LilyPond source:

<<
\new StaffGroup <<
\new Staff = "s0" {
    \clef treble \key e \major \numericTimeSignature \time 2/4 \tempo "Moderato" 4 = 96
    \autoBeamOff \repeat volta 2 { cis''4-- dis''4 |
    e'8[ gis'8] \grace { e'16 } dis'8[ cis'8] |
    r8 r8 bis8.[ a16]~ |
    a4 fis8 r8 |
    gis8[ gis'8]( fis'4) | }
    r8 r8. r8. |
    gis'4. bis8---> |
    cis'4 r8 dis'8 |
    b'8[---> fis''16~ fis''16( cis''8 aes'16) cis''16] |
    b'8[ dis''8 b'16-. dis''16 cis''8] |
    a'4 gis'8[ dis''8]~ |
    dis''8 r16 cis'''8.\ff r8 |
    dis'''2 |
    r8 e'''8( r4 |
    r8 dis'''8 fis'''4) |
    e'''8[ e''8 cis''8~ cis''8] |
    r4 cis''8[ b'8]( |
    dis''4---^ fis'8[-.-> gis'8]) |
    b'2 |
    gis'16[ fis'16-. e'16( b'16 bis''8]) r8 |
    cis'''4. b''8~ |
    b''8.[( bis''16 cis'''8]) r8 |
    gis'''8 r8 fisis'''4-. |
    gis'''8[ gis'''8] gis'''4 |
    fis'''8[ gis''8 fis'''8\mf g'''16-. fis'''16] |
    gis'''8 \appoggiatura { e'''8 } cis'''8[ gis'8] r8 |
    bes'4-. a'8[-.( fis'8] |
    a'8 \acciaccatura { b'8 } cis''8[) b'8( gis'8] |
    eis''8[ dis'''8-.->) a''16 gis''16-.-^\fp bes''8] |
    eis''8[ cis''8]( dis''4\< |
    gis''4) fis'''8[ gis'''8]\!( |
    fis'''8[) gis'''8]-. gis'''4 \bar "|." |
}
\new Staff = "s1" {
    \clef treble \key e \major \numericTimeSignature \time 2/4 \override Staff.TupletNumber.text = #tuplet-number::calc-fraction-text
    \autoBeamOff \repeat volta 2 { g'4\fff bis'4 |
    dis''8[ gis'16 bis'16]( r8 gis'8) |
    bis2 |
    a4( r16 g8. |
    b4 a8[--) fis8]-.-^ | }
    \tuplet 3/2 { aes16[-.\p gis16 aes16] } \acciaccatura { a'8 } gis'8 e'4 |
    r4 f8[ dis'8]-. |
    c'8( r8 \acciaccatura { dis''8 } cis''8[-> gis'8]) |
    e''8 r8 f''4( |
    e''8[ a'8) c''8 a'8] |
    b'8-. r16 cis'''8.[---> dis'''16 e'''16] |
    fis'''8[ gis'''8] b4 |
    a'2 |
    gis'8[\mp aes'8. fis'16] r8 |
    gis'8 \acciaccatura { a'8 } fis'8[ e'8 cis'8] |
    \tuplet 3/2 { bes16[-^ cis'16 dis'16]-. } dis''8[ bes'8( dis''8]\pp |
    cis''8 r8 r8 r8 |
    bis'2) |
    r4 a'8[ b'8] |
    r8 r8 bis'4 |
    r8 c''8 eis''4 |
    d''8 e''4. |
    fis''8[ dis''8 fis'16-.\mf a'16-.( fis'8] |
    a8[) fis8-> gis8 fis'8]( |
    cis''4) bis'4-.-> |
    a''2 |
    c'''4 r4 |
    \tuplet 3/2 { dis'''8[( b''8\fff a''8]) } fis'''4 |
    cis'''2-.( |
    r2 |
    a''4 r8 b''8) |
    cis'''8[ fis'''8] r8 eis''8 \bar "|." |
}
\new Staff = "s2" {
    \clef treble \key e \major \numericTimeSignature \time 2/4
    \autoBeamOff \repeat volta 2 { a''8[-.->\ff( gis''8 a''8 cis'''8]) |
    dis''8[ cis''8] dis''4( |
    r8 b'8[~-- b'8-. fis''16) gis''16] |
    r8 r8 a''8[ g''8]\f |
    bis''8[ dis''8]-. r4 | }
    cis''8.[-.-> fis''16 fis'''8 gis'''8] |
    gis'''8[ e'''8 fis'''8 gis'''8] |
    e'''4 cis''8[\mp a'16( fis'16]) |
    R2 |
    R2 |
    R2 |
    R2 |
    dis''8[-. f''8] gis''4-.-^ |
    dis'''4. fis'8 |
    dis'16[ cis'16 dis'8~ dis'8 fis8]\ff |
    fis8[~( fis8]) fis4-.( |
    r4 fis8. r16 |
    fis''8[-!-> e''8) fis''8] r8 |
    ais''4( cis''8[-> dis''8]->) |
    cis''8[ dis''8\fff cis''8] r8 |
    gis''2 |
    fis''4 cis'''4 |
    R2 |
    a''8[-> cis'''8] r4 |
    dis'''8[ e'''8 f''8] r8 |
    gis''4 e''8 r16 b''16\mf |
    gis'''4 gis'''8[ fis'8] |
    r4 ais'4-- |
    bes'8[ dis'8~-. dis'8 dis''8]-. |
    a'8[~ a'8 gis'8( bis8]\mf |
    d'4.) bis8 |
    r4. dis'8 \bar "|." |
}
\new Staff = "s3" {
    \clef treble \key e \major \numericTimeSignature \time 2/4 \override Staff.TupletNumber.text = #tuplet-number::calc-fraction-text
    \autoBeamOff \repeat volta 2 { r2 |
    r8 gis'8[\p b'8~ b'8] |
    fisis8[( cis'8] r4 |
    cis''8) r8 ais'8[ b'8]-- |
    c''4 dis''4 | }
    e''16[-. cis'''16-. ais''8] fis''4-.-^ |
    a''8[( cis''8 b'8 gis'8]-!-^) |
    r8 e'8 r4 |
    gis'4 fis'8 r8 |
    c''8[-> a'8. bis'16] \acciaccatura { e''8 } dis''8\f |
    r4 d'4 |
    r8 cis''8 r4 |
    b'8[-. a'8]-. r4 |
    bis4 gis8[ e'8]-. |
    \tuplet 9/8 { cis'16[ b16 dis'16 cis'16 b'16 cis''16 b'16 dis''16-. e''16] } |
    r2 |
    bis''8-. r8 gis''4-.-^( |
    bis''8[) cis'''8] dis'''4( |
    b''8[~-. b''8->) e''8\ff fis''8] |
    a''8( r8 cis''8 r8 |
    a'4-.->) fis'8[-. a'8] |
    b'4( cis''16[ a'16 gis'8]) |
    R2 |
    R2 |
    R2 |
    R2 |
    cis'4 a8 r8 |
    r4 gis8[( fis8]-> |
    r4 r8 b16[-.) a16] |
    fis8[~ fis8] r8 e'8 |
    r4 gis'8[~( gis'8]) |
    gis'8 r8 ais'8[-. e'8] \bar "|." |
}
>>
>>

------------

• **Work to do**
Identify every line above that contains the word "volta" and copy each one out. Case counts.

• **Finished exercise**
    \autoBeamOff \repeat volta 2 { cis''4-- dis''4 |
    \autoBeamOff \repeat volta 2 { g'4\fff bis'4 |
    \autoBeamOff \repeat volta 2 { a''8[-.->\ff( gis''8 a''8 cis'''8]) |
    \autoBeamOff \repeat volta 2 { r2 |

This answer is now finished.